● What is required
In your copy, include every entry exactly as written but no pictures.

Segment Start: Available records

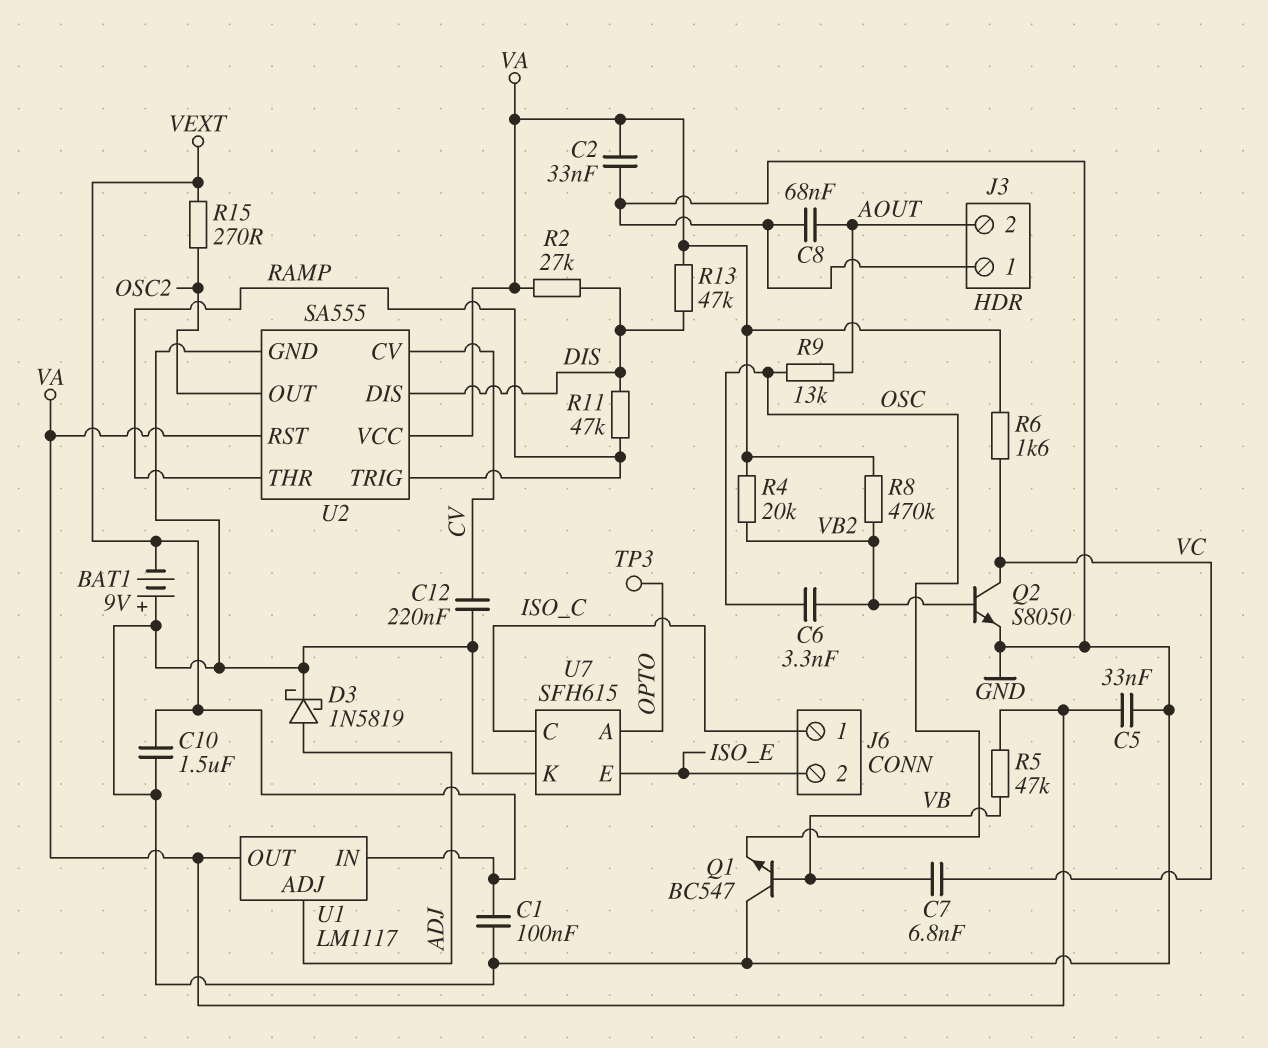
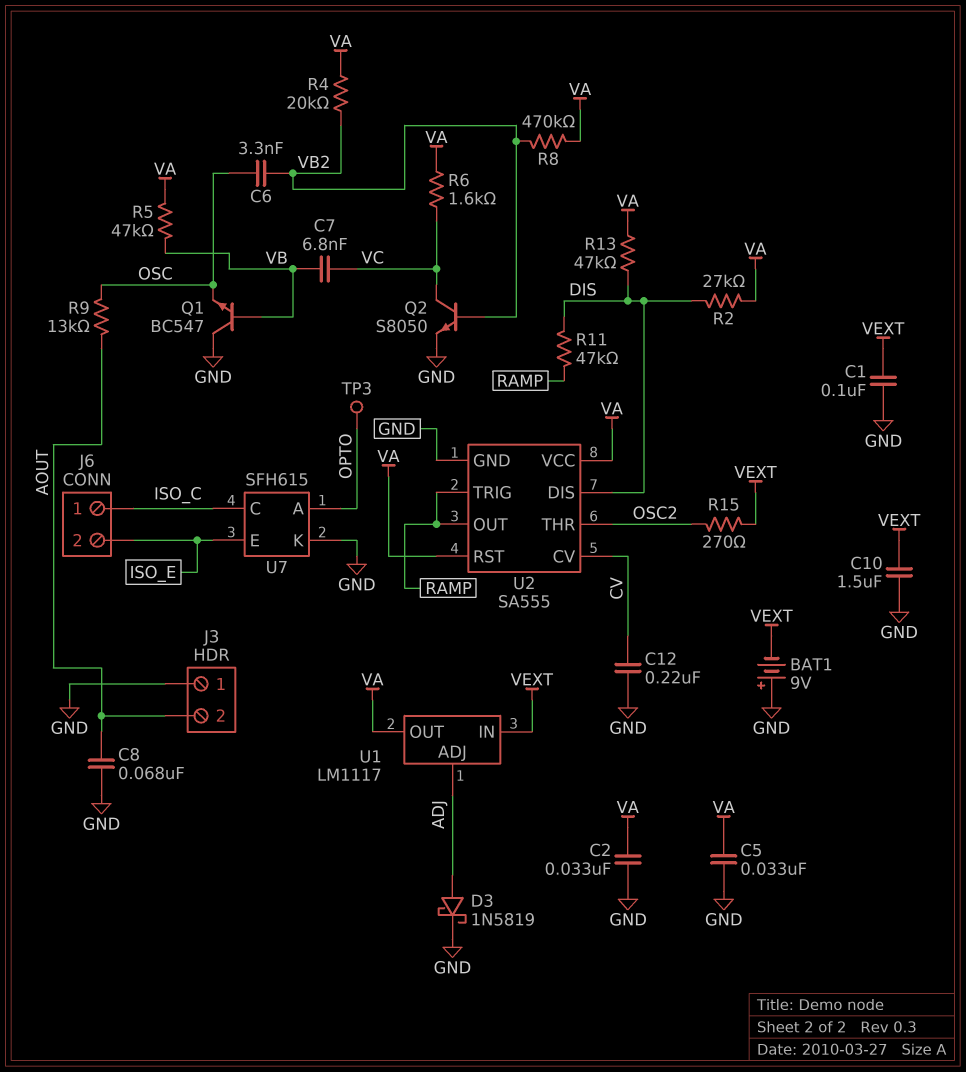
U2 pin OUT: OSC2 -> RAMP
U2 pin THR: RAMP -> OSC2

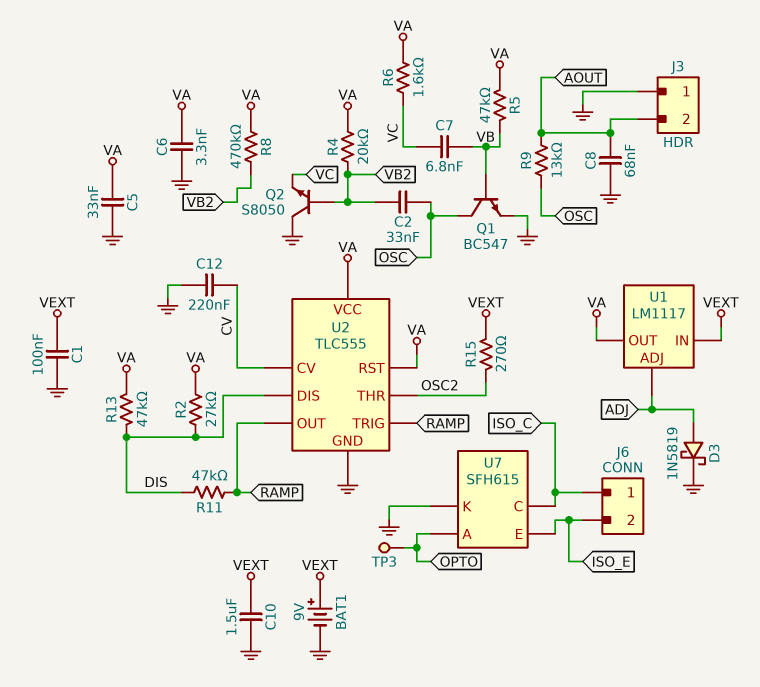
BAT1: 9V (plus GND, minus VEXT) -> 9V (plus VEXT, minus GND)
C2: 33nF (GND, VA) -> 33nF (OSC, VB2)
C6: 3.3nF (OSC, VB2) -> 3.3nF (GND, VA)
Q1: NPN BC547 (B VB, C GND, E OSC) -> NPN BC547 (B VB, C OSC, E GND)
Q2: NPN S8050 (B VB2, C VC, E GND) -> NPN S8050 (B VB2, C GND, E VC)
U2: SA555 -> TLC555

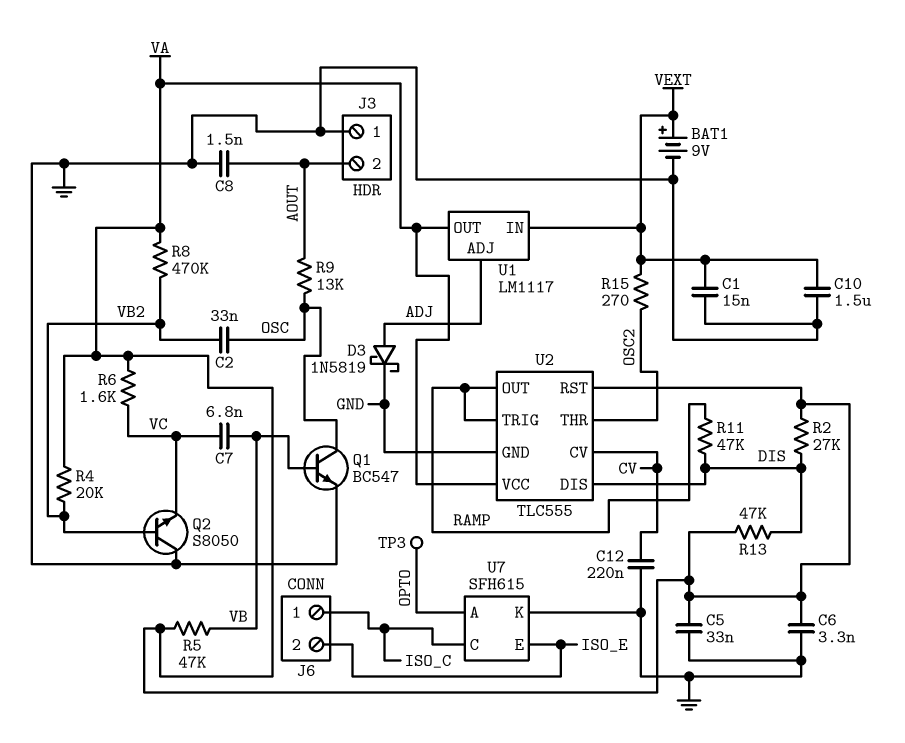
C1: 100nF (GND, VEXT) -> 15nF (GND, VEXT)
C8: 68nF (AOUT, GND) -> 1.5nF (AOUT, GND)

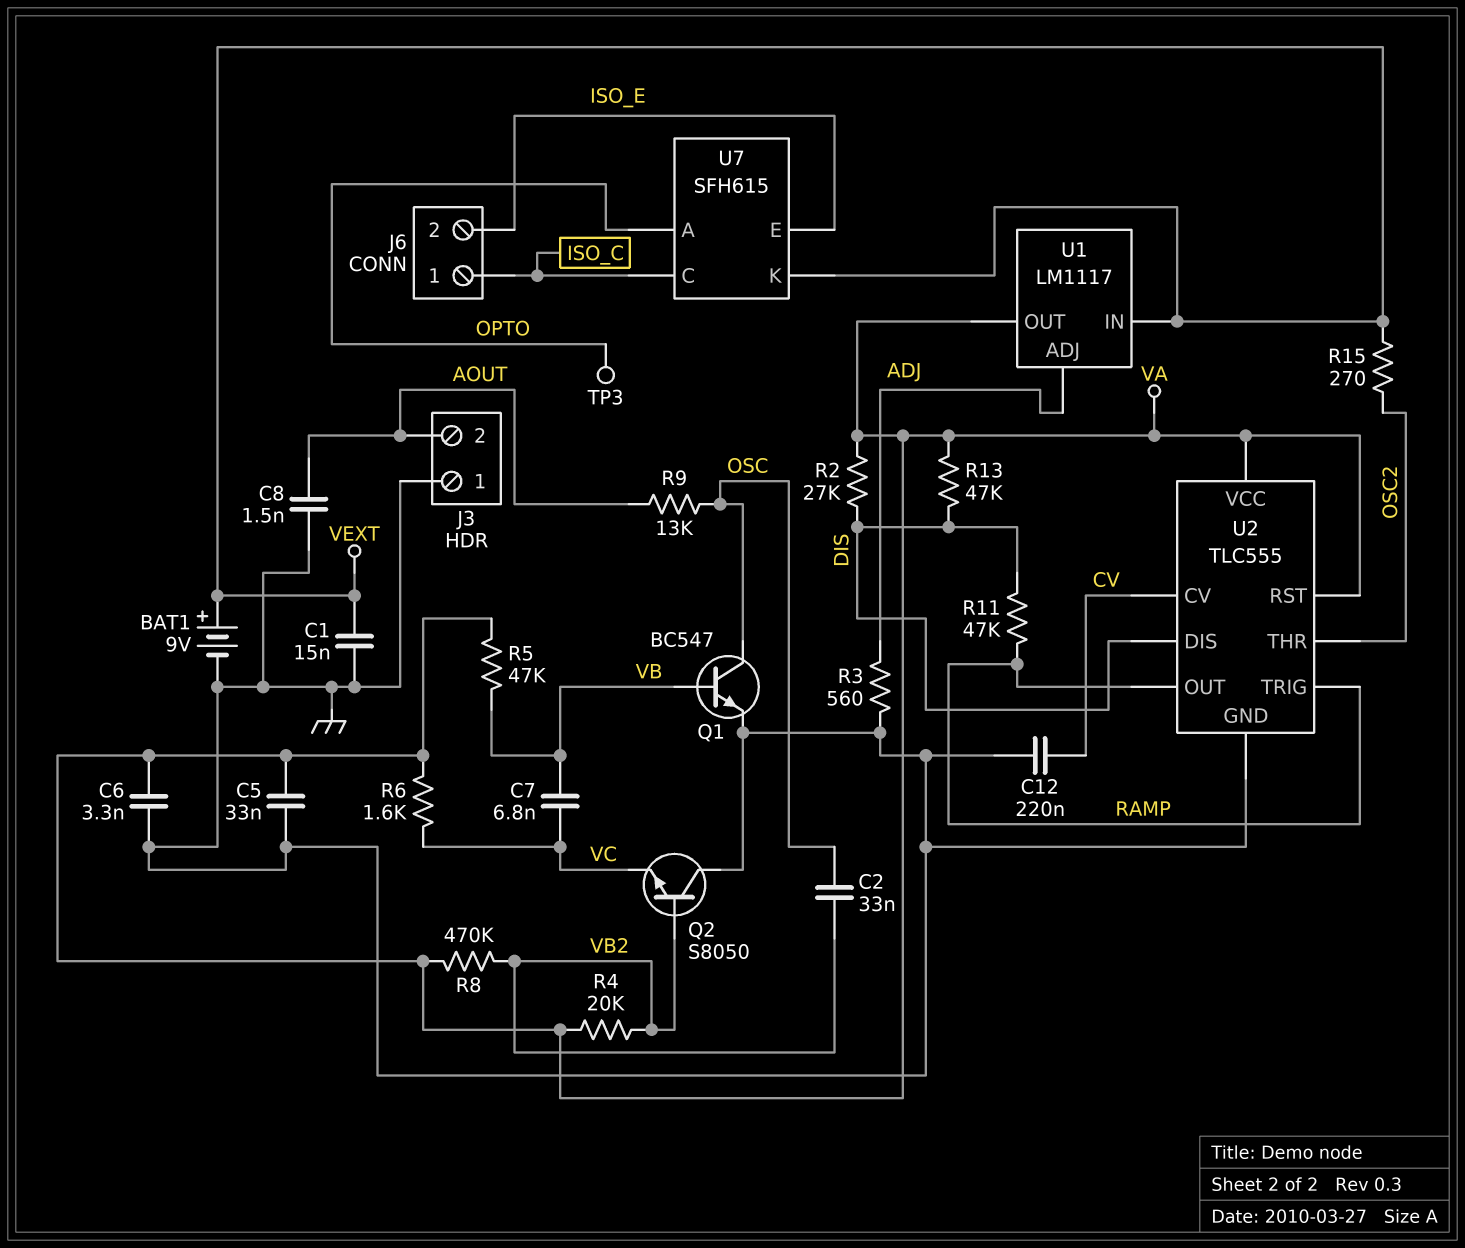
C10: 1.5uF (GND, VEXT) -> none
D3: schottky 1N5819 (A ADJ, K GND) -> none
R3: none -> 560 (ADJ, GND)
U7 pin K: GND -> VEXT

Segment End: Available records

● Exercise result
U2 pin OUT: OSC2 -> RAMP
U2 pin THR: RAMP -> OSC2

BAT1: 9V (plus GND, minus VEXT) -> 9V (plus VEXT, minus GND)
C2: 33nF (GND, VA) -> 33nF (OSC, VB2)
C6: 3.3nF (OSC, VB2) -> 3.3nF (GND, VA)
Q1: NPN BC547 (B VB, C GND, E OSC) -> NPN BC547 (B VB, C OSC, E GND)
Q2: NPN S8050 (B VB2, C VC, E GND) -> NPN S8050 (B VB2, C GND, E VC)
U2: SA555 -> TLC555

C1: 100nF (GND, VEXT) -> 15nF (GND, VEXT)
C8: 68nF (AOUT, GND) -> 1.5nF (AOUT, GND)

C10: 1.5uF (GND, VEXT) -> none
D3: schottky 1N5819 (A ADJ, K GND) -> none
R3: none -> 560 (ADJ, GND)
U7 pin K: GND -> VEXT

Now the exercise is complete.